SUPPLIED INFORMATION START

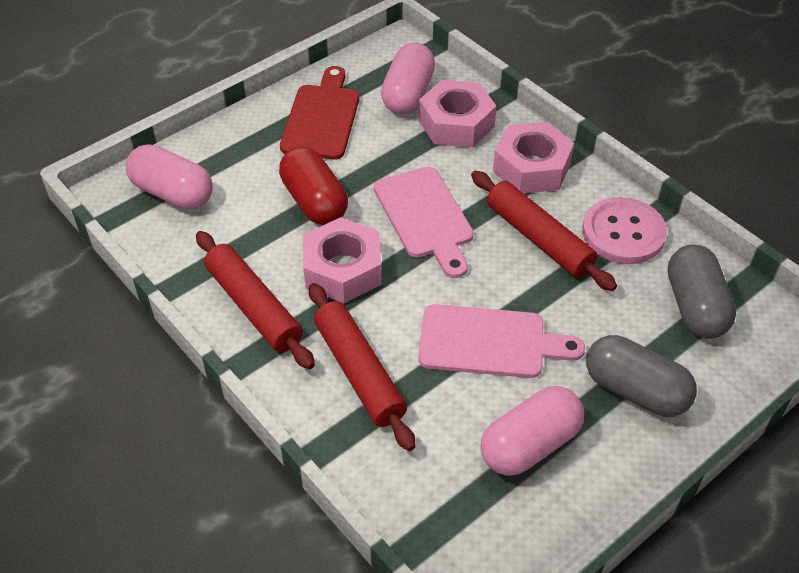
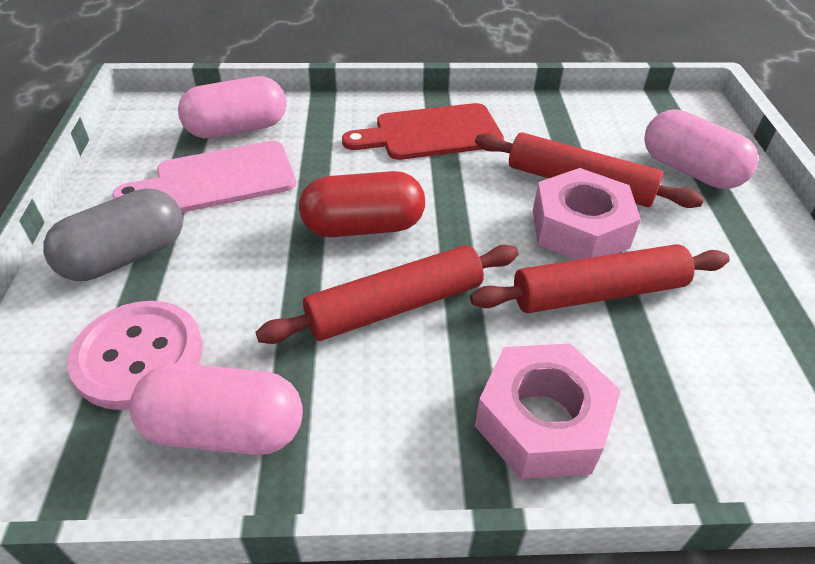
grey capsule: 2 -> 1
pink cutting board: 2 -> 1
pink nut: 3 -> 2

SUPPLIED INFORMATION END

**AIM OF THE TASK:** A word-for-word copy of the listing is the goal; keep every picture out of it.

**EXERCISE OUTPUT:**
grey capsule: 2 -> 1
pink cutting board: 2 -> 1
pink nut: 3 -> 2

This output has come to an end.